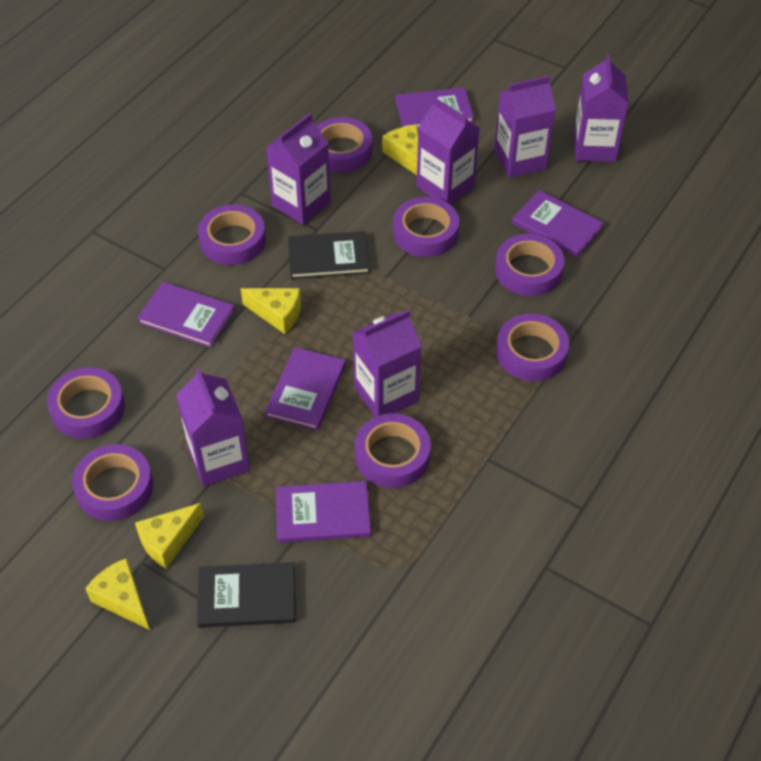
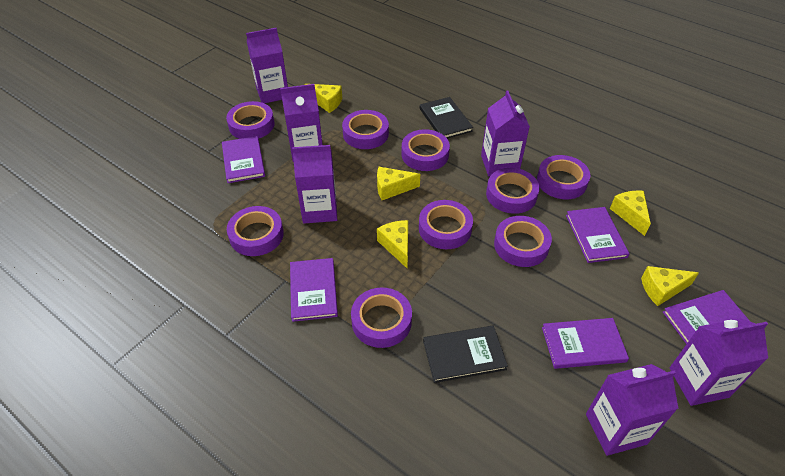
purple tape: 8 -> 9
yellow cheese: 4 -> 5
---
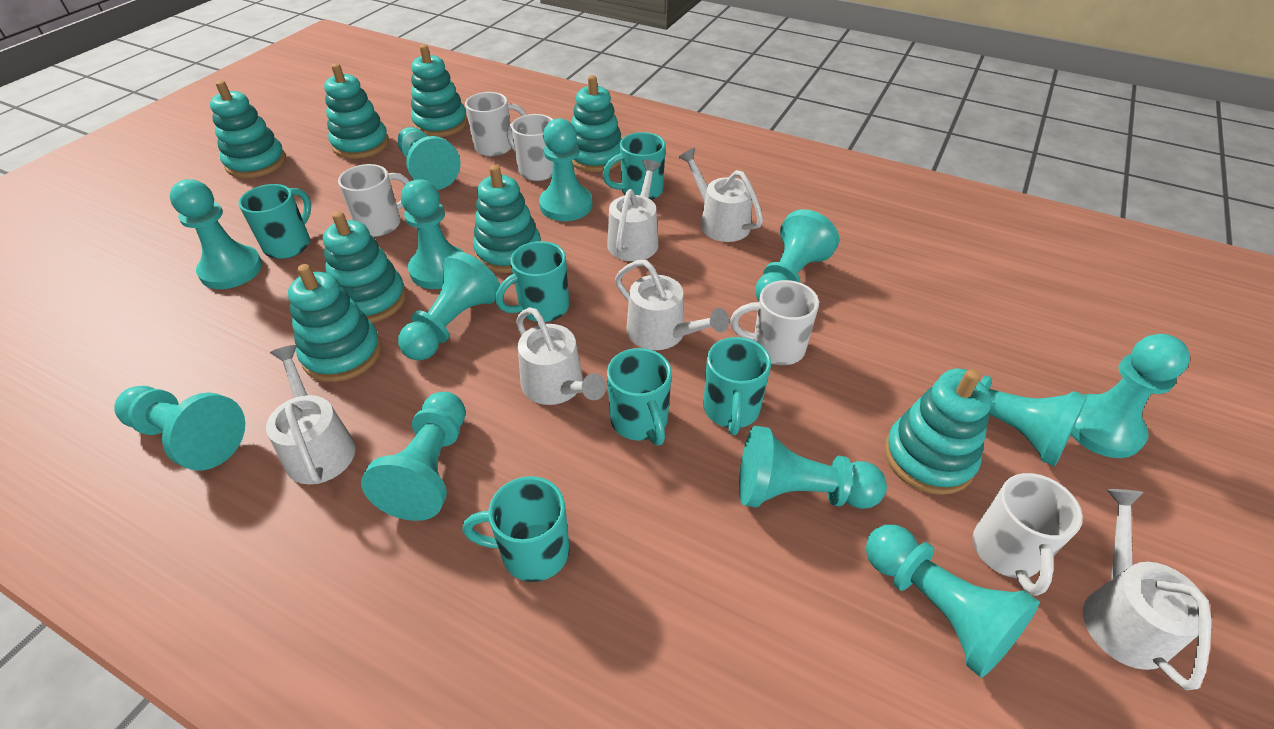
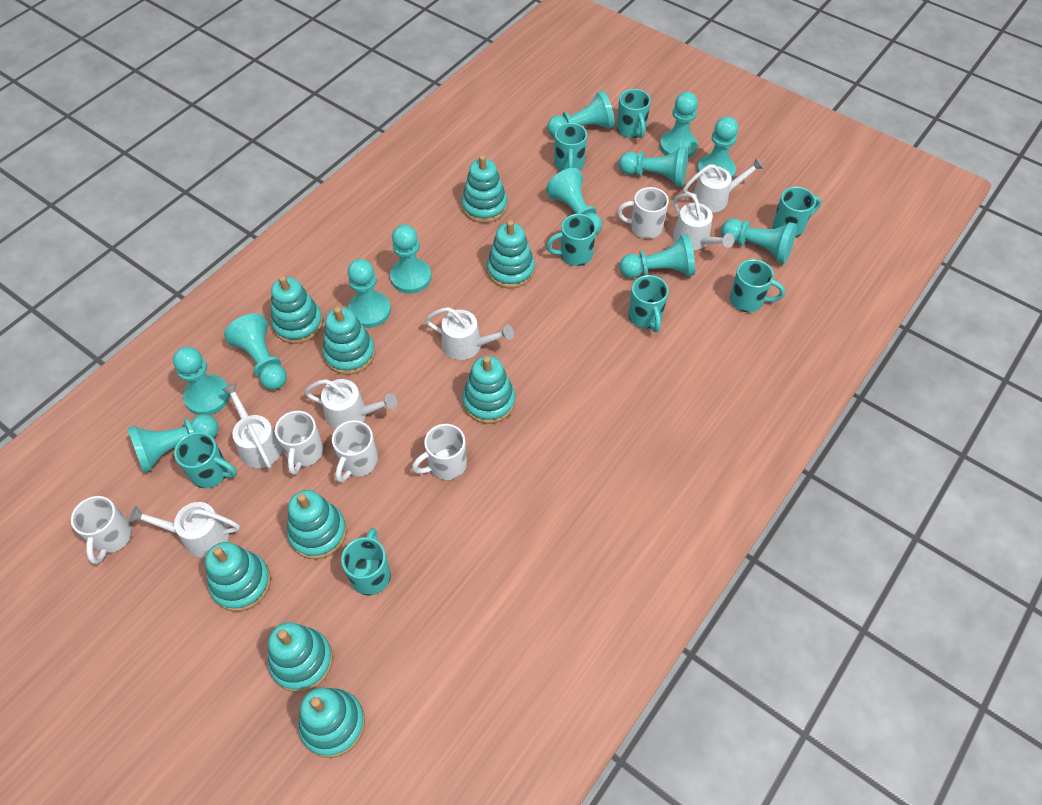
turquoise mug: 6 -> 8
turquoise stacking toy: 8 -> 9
* * *
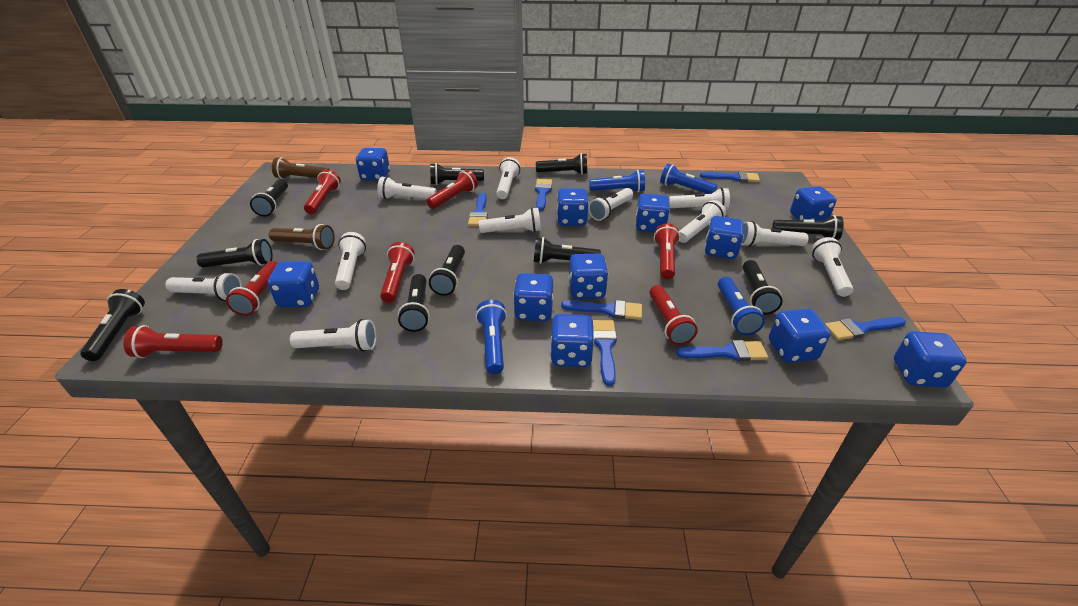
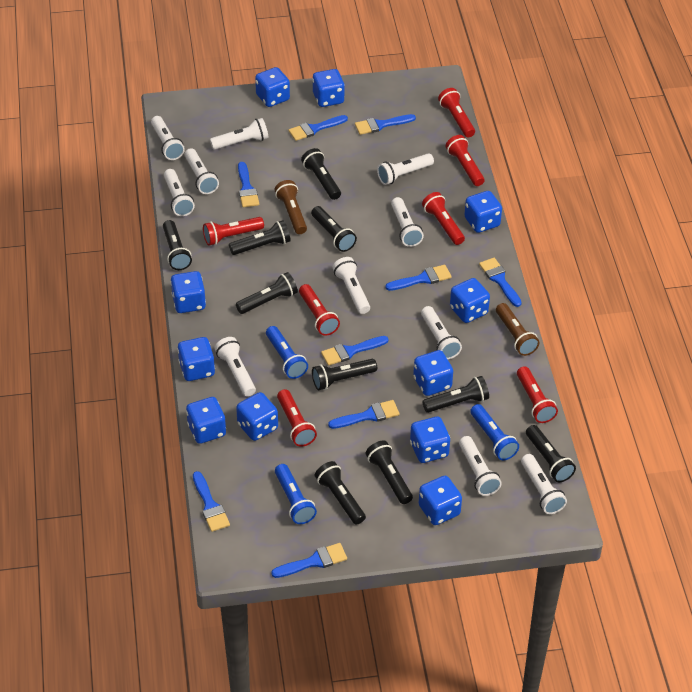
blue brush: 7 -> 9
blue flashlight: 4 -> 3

### Exercise prompt:
Every line of the records containing the word "turquoise" must appear in the answer.

### Task result:
turquoise mug: 6 -> 8
turquoise stacking toy: 8 -> 9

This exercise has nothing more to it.